Will you restate verbatim the lines running from the line with "(196, 455) = (593, 425): black" to the end of the data, leaving out everything else?

§ Dataset content:
============================================================

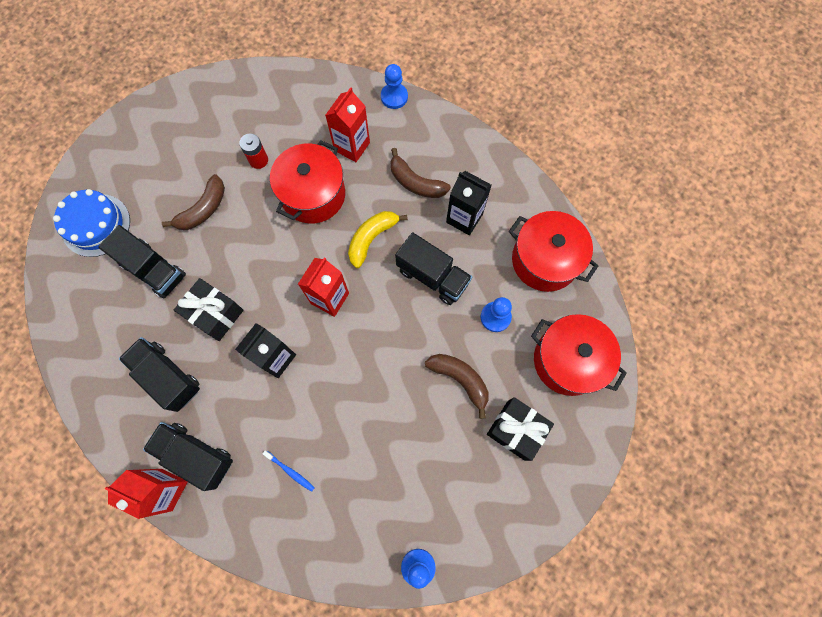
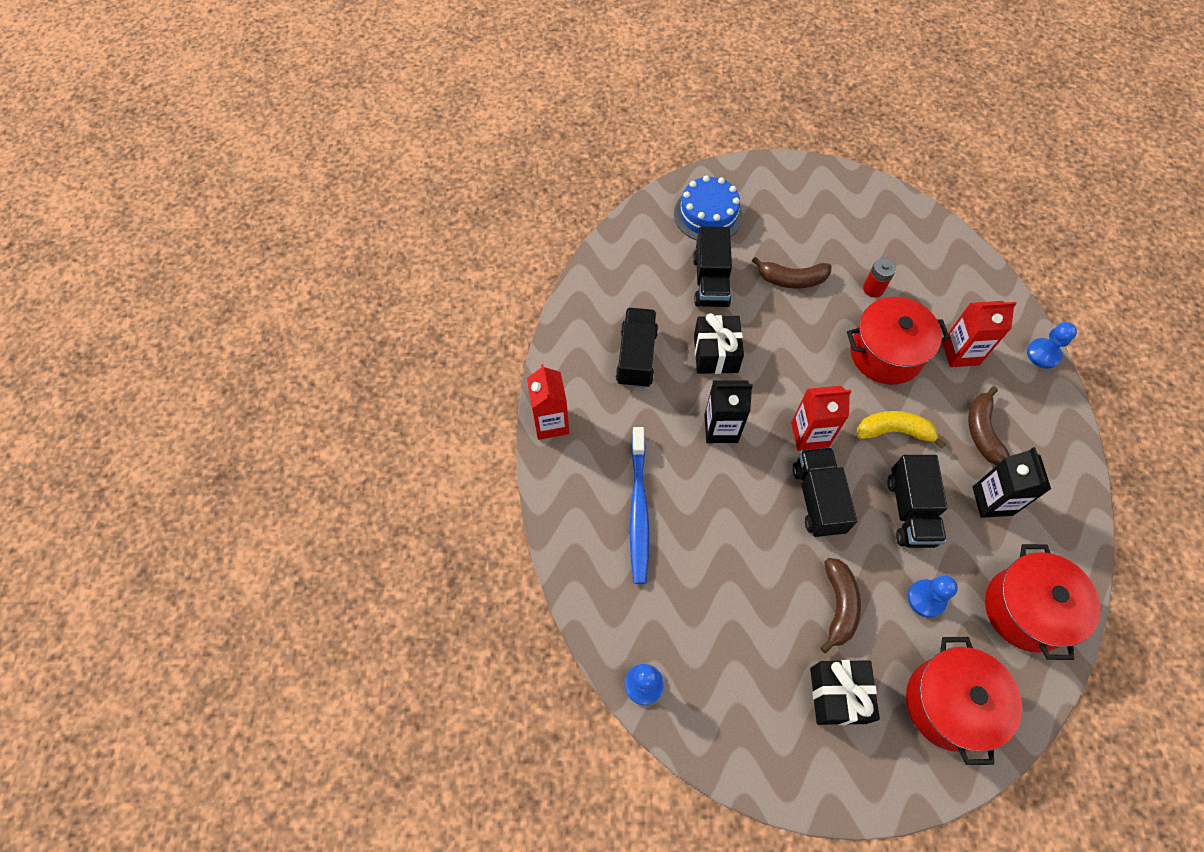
camera: 55 degrees right, 10 degrees down
(196, 455) = (593, 425): black truck -> black truck (818, 499)
(290, 471) = (638, 510): blue toothbrush -> blue toothbrush, size x2.37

============================================================

§ Exercise result:
(196, 455) = (593, 425): black truck -> black truck (818, 499)
(290, 471) = (638, 510): blue toothbrush -> blue toothbrush, size x2.37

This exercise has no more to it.